Copy the following data exactly and drop the pictures.

================

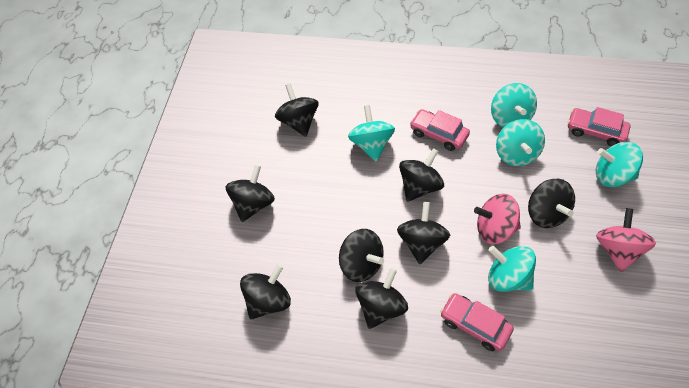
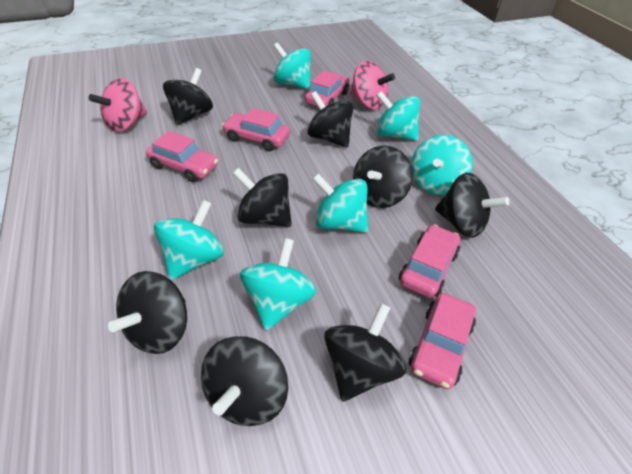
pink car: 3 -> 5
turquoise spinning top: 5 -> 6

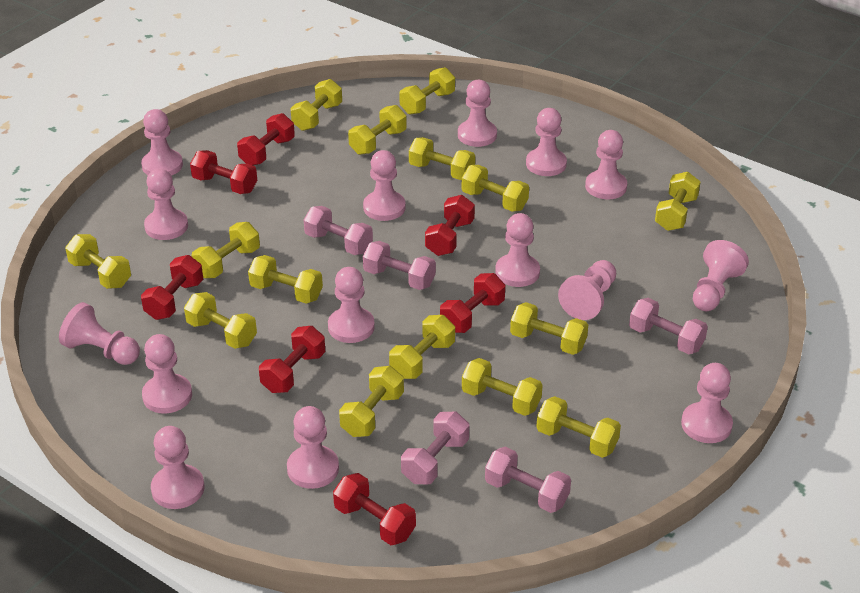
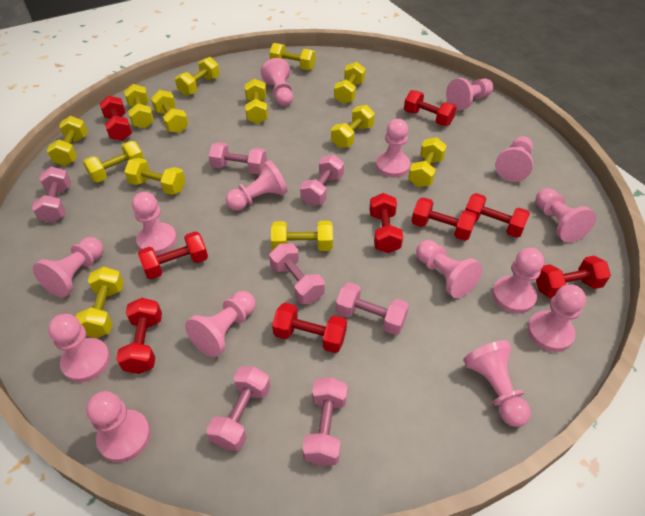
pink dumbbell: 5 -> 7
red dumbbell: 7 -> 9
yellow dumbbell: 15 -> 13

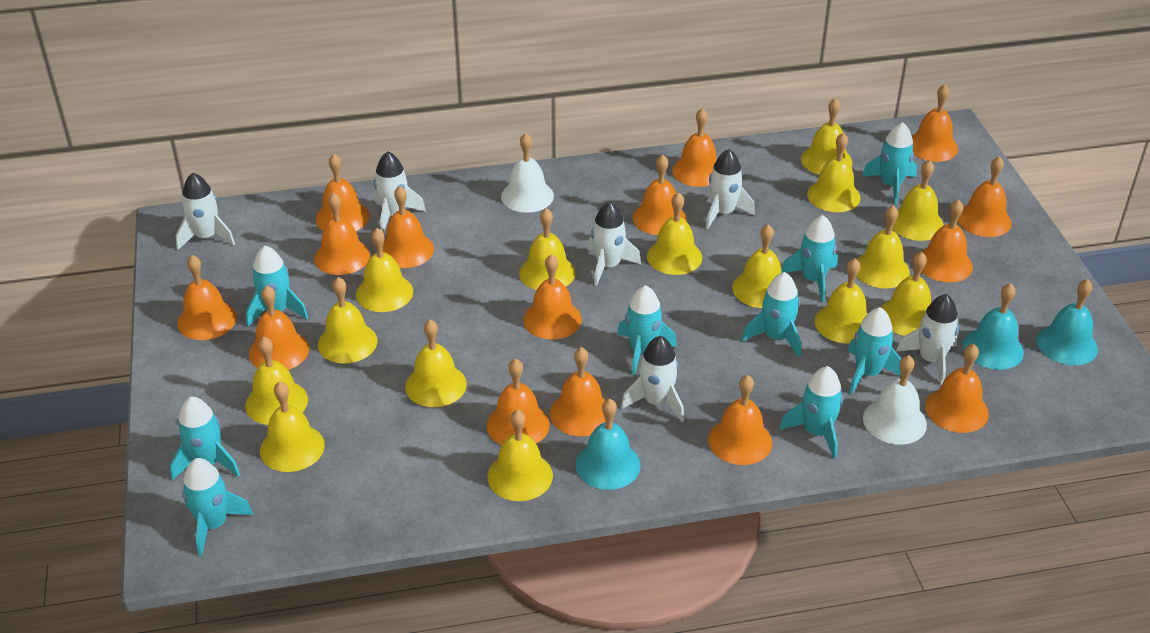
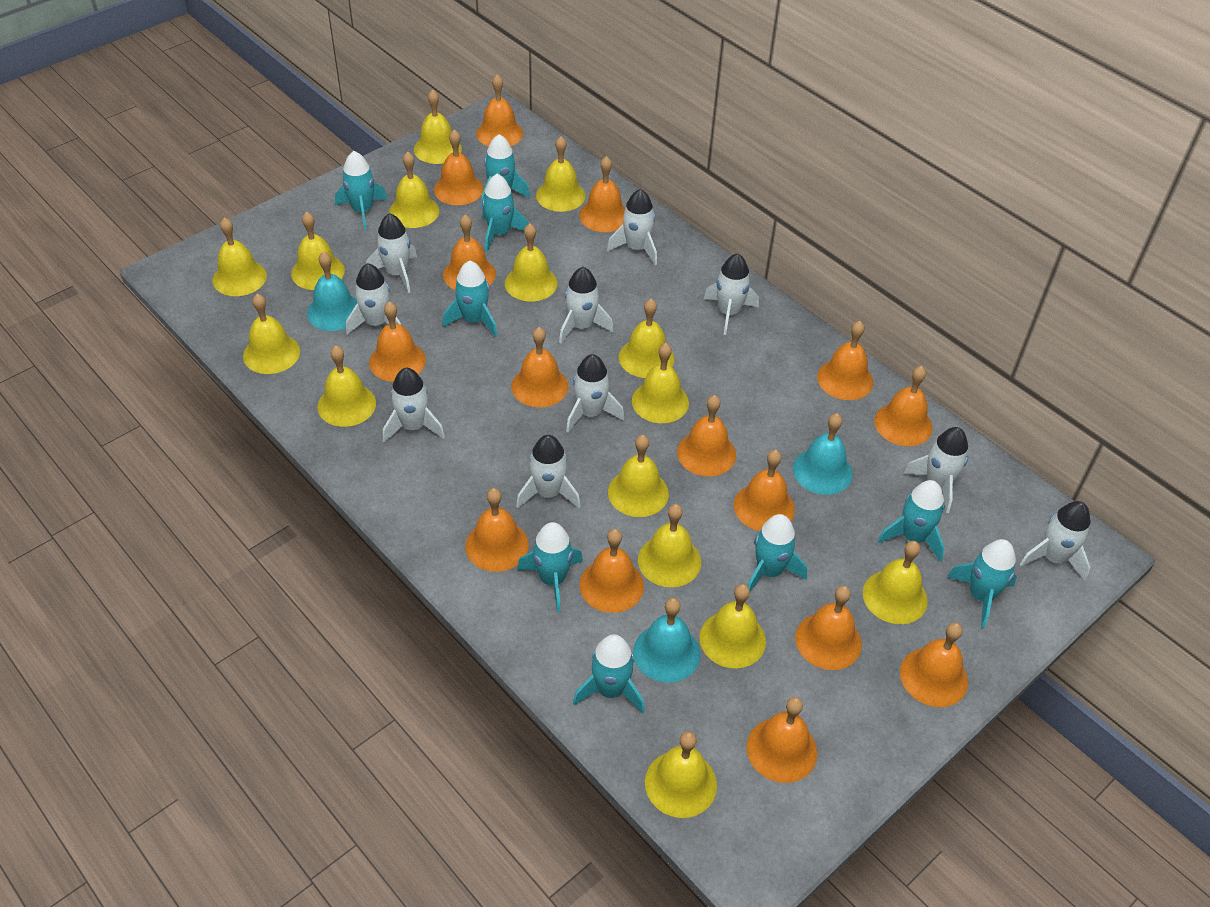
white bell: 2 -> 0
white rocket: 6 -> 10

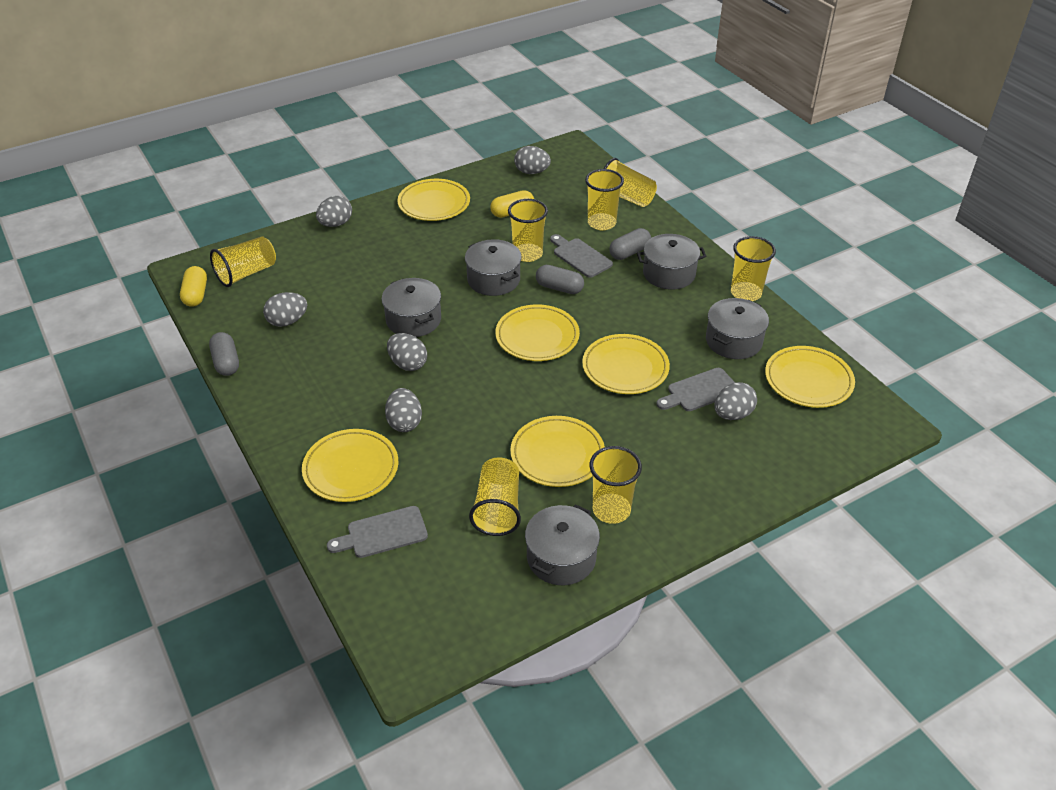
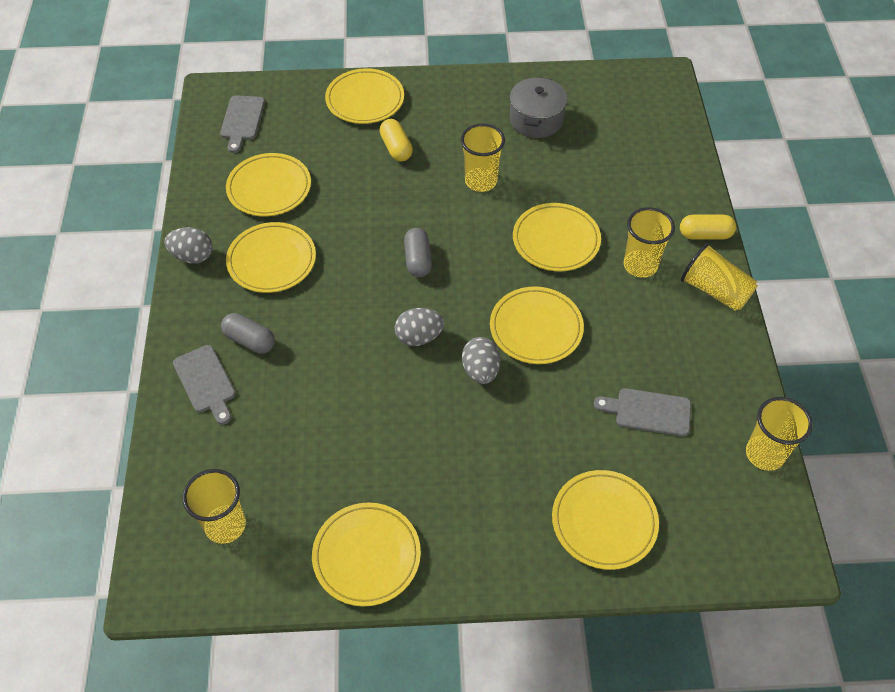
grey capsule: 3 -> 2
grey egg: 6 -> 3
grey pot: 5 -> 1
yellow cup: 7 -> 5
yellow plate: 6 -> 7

================

Solution to this problem —
pink car: 3 -> 5
turquoise spinning top: 5 -> 6

pink dumbbell: 5 -> 7
red dumbbell: 7 -> 9
yellow dumbbell: 15 -> 13

white bell: 2 -> 0
white rocket: 6 -> 10

grey capsule: 3 -> 2
grey egg: 6 -> 3
grey pot: 5 -> 1
yellow cup: 7 -> 5
yellow plate: 6 -> 7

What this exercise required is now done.